*TASK INSTRUCTIONS:* Go line by line through the records below. Copy whichever lines contain the string "Notes".
——
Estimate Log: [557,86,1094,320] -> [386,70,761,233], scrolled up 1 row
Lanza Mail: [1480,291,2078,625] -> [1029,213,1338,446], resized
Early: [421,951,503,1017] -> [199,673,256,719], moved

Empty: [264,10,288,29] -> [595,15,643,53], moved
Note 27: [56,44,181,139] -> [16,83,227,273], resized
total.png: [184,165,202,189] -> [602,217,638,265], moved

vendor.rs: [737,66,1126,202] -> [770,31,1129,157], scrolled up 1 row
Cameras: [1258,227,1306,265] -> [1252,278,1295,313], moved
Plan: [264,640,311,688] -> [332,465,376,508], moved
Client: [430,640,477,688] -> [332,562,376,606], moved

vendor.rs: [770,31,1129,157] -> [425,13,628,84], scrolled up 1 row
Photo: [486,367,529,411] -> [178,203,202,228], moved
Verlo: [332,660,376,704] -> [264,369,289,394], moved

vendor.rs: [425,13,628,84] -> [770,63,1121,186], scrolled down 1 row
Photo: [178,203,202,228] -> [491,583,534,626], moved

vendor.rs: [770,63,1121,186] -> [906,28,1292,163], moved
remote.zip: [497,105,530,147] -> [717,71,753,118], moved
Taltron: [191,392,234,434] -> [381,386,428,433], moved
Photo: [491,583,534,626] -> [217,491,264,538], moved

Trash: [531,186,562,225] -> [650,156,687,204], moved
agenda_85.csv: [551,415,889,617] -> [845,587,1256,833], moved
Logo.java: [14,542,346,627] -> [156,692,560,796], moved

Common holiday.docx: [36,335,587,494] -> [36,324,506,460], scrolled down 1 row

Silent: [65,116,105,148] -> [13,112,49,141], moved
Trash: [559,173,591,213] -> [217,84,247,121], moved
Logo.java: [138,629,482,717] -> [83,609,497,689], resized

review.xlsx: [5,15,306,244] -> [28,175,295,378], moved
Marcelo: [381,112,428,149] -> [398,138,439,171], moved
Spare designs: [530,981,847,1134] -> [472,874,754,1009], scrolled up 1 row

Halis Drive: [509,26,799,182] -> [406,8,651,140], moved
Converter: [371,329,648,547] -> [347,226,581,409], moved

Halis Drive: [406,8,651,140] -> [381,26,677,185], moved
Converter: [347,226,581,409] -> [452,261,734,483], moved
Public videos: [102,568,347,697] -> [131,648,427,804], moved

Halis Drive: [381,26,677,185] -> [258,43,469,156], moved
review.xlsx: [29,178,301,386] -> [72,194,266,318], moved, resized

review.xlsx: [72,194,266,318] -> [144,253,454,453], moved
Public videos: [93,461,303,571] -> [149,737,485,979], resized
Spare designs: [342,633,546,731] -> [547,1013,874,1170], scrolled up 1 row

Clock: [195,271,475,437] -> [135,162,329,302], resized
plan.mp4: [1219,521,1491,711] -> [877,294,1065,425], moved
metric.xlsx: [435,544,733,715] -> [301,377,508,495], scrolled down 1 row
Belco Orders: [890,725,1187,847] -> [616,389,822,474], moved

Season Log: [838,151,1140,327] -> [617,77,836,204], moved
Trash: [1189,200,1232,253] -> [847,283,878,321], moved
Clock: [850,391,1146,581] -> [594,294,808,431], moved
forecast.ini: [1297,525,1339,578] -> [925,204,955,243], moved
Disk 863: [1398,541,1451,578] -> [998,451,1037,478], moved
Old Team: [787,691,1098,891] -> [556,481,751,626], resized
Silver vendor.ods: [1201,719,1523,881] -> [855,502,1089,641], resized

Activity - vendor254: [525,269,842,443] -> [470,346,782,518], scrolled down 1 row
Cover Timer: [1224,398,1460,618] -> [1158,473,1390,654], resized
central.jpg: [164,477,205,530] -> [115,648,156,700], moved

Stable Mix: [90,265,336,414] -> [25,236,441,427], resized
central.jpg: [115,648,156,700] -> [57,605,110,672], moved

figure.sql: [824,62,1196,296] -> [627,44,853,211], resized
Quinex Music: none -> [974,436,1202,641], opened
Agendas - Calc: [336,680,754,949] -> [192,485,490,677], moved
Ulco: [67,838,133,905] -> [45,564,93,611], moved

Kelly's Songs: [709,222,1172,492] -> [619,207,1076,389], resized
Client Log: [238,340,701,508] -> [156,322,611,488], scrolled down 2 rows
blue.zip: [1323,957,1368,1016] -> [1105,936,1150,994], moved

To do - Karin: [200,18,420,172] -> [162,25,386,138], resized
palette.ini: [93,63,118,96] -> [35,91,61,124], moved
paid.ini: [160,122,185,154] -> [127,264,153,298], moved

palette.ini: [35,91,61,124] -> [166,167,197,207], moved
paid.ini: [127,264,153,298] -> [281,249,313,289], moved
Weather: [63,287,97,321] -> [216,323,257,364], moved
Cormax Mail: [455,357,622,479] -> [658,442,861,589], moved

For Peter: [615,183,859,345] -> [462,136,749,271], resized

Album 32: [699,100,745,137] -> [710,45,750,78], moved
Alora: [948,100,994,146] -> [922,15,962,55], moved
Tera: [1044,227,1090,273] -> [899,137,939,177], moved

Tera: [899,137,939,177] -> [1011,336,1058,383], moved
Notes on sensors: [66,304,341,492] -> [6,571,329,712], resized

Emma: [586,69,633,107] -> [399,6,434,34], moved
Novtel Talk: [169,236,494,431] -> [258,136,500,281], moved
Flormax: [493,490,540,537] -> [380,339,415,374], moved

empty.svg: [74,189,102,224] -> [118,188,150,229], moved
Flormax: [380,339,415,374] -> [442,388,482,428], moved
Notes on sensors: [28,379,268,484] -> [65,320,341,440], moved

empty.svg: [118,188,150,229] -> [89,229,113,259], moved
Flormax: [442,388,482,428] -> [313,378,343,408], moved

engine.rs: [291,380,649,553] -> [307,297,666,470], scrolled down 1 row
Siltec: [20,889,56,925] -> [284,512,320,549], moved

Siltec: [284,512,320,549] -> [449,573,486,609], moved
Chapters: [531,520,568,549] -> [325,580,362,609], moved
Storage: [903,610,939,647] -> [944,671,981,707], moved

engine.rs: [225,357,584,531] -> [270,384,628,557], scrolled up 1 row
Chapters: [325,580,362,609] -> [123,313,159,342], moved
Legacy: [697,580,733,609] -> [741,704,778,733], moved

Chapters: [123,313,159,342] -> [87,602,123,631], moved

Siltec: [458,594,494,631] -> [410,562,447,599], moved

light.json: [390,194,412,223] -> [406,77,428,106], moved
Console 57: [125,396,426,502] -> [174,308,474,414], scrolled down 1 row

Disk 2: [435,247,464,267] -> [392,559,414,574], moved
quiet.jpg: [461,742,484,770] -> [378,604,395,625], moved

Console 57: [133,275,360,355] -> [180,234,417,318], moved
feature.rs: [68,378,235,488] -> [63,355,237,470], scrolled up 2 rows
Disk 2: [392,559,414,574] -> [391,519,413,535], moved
——
*ANSWER:*
Notes on sensors: [66,304,341,492] -> [6,571,329,712], resized
Notes on sensors: [28,379,268,484] -> [65,320,341,440], moved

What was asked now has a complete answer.